> [Task prompt]:
Across these entries, count the lines holding the string "teapot"; the number is the whole answer.

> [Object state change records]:
* * *

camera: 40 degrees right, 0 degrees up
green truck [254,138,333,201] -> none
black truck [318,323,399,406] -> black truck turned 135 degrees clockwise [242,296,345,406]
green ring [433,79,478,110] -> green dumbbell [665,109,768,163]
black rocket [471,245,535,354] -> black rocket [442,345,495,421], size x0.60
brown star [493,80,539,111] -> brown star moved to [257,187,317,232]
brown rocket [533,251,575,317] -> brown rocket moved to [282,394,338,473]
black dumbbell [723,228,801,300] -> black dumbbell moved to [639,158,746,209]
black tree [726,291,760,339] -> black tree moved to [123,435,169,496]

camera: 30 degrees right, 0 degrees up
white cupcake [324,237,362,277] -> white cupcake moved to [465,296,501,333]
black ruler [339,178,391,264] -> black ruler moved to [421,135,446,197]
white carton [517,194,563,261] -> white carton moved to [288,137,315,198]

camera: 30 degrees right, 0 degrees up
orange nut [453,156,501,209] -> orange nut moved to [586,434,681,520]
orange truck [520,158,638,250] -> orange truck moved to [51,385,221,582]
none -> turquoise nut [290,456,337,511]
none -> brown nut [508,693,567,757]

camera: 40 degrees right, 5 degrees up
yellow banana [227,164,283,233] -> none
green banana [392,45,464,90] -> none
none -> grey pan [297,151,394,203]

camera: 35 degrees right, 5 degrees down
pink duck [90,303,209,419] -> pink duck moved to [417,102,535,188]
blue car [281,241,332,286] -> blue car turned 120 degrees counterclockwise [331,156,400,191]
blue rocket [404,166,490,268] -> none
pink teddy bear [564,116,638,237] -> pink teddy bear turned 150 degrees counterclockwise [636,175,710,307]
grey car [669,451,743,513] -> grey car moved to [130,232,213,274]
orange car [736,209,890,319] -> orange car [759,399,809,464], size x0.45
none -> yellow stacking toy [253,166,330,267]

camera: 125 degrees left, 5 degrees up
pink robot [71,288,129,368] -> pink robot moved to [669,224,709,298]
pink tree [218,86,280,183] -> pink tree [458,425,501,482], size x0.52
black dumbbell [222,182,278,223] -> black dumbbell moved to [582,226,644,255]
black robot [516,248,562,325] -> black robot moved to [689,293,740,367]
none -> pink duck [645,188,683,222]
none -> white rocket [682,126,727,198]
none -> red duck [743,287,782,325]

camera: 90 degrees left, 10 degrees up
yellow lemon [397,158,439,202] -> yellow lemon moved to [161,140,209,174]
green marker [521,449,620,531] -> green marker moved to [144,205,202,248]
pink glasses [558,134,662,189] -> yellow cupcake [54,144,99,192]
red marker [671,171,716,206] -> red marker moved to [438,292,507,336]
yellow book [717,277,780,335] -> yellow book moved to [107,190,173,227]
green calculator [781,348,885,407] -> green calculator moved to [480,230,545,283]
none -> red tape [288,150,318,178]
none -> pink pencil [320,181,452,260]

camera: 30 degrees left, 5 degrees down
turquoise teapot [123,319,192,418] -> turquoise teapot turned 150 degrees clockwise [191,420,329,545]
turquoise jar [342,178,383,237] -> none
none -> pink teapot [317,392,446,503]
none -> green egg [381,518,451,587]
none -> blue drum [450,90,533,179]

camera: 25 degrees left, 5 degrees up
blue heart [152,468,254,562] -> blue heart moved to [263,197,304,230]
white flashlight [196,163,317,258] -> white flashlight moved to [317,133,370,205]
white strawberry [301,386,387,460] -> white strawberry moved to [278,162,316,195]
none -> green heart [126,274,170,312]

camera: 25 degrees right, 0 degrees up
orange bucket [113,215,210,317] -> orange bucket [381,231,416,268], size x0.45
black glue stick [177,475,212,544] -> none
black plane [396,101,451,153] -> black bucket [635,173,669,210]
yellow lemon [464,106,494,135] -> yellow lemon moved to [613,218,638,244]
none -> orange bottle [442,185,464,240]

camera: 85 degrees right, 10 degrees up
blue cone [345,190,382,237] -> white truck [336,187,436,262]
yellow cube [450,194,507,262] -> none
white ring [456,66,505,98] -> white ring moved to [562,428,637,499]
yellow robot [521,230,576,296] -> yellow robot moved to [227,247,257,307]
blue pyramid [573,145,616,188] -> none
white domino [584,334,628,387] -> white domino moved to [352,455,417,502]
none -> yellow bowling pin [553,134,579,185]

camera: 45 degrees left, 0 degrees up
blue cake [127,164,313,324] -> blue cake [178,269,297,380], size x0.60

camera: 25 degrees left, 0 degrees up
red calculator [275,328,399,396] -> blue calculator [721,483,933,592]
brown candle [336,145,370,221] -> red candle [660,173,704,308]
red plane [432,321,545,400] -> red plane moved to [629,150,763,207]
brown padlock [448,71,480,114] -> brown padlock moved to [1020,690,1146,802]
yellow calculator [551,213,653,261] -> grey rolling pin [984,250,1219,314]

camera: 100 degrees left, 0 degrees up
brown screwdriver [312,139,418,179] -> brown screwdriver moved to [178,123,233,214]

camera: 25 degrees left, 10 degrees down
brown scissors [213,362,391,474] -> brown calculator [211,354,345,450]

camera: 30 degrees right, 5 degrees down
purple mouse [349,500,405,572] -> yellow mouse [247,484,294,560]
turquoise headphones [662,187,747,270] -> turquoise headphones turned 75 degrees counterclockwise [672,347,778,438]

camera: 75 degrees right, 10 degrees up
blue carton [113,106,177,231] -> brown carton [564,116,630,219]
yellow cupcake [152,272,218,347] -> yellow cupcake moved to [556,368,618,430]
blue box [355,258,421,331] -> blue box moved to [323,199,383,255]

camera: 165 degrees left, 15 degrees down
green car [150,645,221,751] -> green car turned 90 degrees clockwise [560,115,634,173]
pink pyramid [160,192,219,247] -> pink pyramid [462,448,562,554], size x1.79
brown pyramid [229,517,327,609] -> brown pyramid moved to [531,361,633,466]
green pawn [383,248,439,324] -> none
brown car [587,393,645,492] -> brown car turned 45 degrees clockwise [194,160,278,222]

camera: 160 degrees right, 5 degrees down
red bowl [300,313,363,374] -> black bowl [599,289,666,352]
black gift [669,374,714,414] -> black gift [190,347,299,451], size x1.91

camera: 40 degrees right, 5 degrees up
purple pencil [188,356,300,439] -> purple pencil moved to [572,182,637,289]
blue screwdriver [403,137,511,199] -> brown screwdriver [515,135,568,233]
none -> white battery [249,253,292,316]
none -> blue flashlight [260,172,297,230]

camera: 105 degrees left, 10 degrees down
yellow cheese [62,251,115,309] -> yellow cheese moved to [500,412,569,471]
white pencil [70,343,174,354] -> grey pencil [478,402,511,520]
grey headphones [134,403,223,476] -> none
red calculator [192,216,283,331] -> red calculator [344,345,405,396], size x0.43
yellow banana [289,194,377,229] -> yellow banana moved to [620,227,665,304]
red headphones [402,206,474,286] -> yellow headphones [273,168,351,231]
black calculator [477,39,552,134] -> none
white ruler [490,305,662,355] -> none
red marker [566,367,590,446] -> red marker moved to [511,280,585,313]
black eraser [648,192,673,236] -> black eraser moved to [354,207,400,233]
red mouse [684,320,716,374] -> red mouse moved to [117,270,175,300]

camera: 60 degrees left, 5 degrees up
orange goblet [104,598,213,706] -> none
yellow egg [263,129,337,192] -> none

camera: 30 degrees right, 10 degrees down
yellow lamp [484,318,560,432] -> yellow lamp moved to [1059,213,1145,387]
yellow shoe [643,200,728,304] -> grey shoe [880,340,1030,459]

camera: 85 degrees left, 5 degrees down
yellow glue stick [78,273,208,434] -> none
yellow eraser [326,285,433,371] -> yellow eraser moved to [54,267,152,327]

* * *

> [Output below]:
2